[Opening Dataset records section]

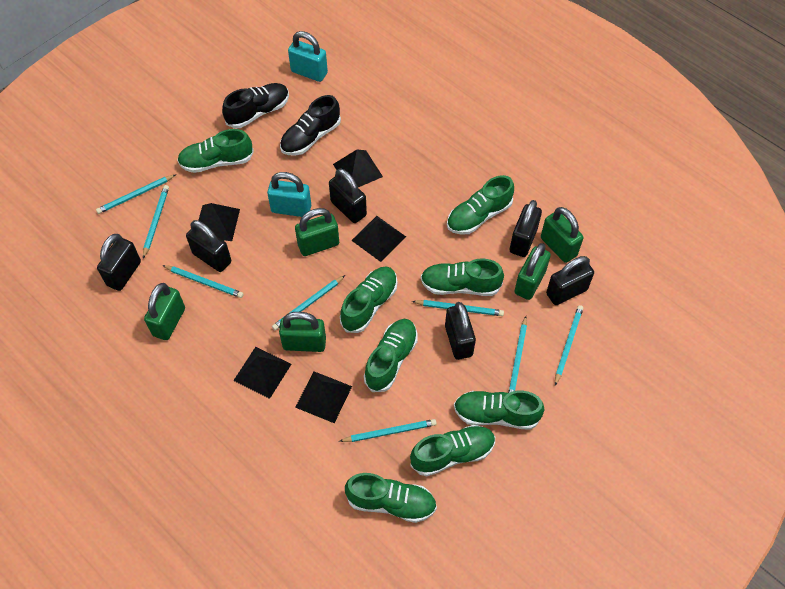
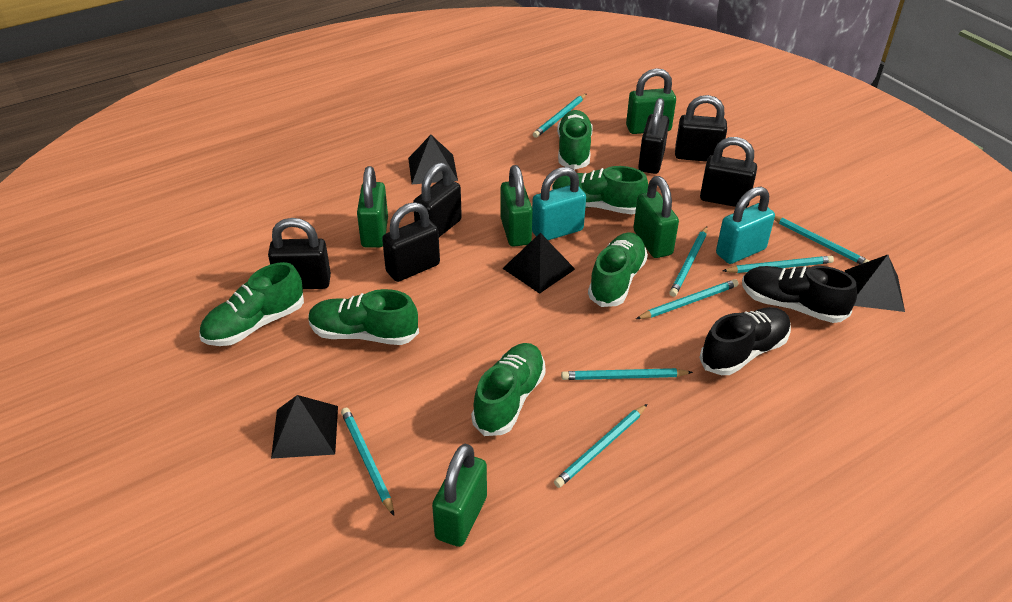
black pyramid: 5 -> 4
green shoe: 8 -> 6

[Closing Dataset records section]
[Opening Dataset records section]

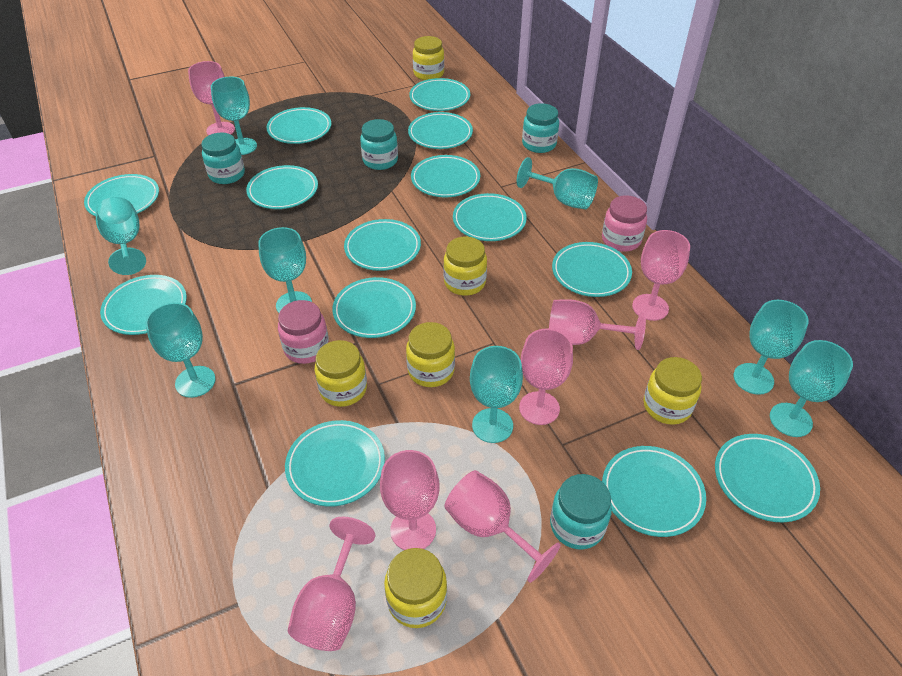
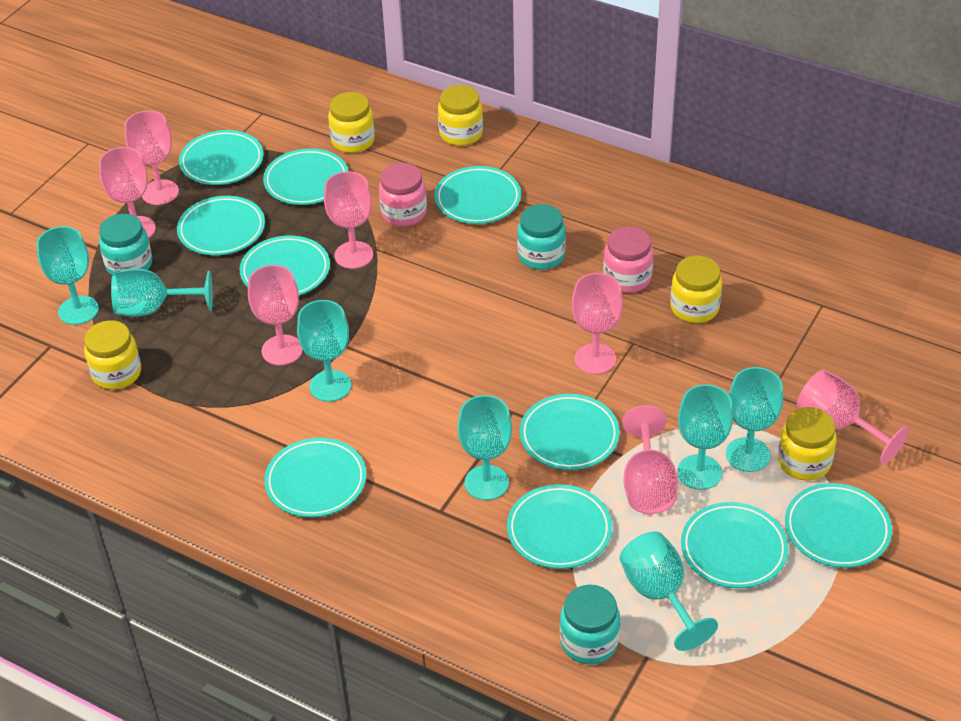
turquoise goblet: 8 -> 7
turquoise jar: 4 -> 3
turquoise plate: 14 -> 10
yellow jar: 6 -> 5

[Closing Dataset records section]

Search the data above and return each line in which "turquoise" occurs.

turquoise goblet: 8 -> 7
turquoise jar: 4 -> 3
turquoise plate: 14 -> 10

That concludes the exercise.